What is required:
Rewrite the data below with every instance of "fence" changed to "railing" and nothing else altered. Omit the pictures from your output.

Data:
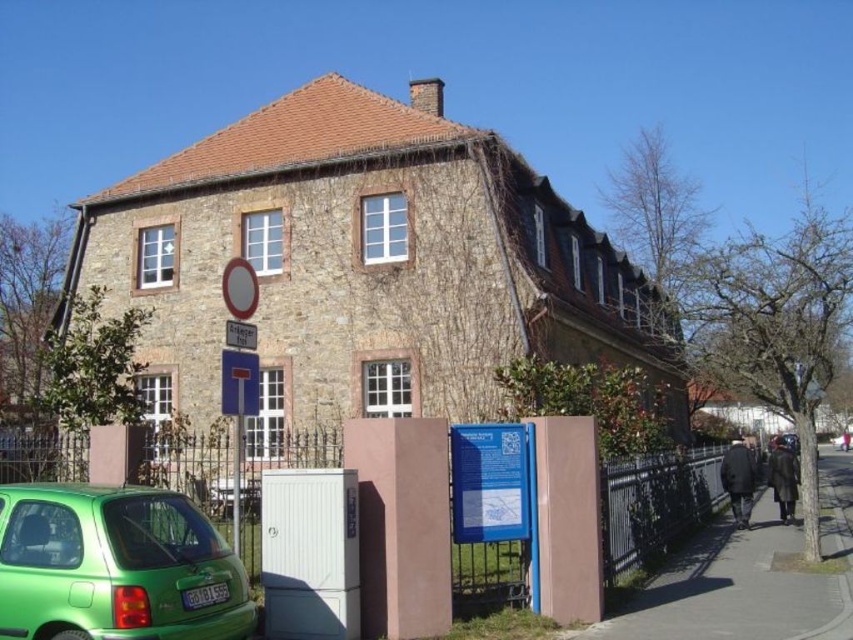
Is green matte hatchback at lower left wider than metallic silver fence at lower center?

In fact, green matte hatchback at lower left might be narrower than metallic silver fence at lower center.

Is the position of green matte hatchback at lower left more distant than that of metallic silver fence at lower center?

No, it is in front of metallic silver fence at lower center.

Which is behind, point (47, 536) or point (663, 552)?

Positioned behind is point (663, 552).

The image size is (853, 640). Find the location of `green matte hatchback at lower left`. green matte hatchback at lower left is located at coordinates (115, 566).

Solution below:
Is green matte hatchback at lower left wider than metallic silver railing at lower center?

In fact, green matte hatchback at lower left might be narrower than metallic silver railing at lower center.

Is the position of green matte hatchback at lower left more distant than that of metallic silver railing at lower center?

No, it is in front of metallic silver railing at lower center.

Which is behind, point (47, 536) or point (663, 552)?

Positioned behind is point (663, 552).

The image size is (853, 640). Find the location of `green matte hatchback at lower left`. green matte hatchback at lower left is located at coordinates (115, 566).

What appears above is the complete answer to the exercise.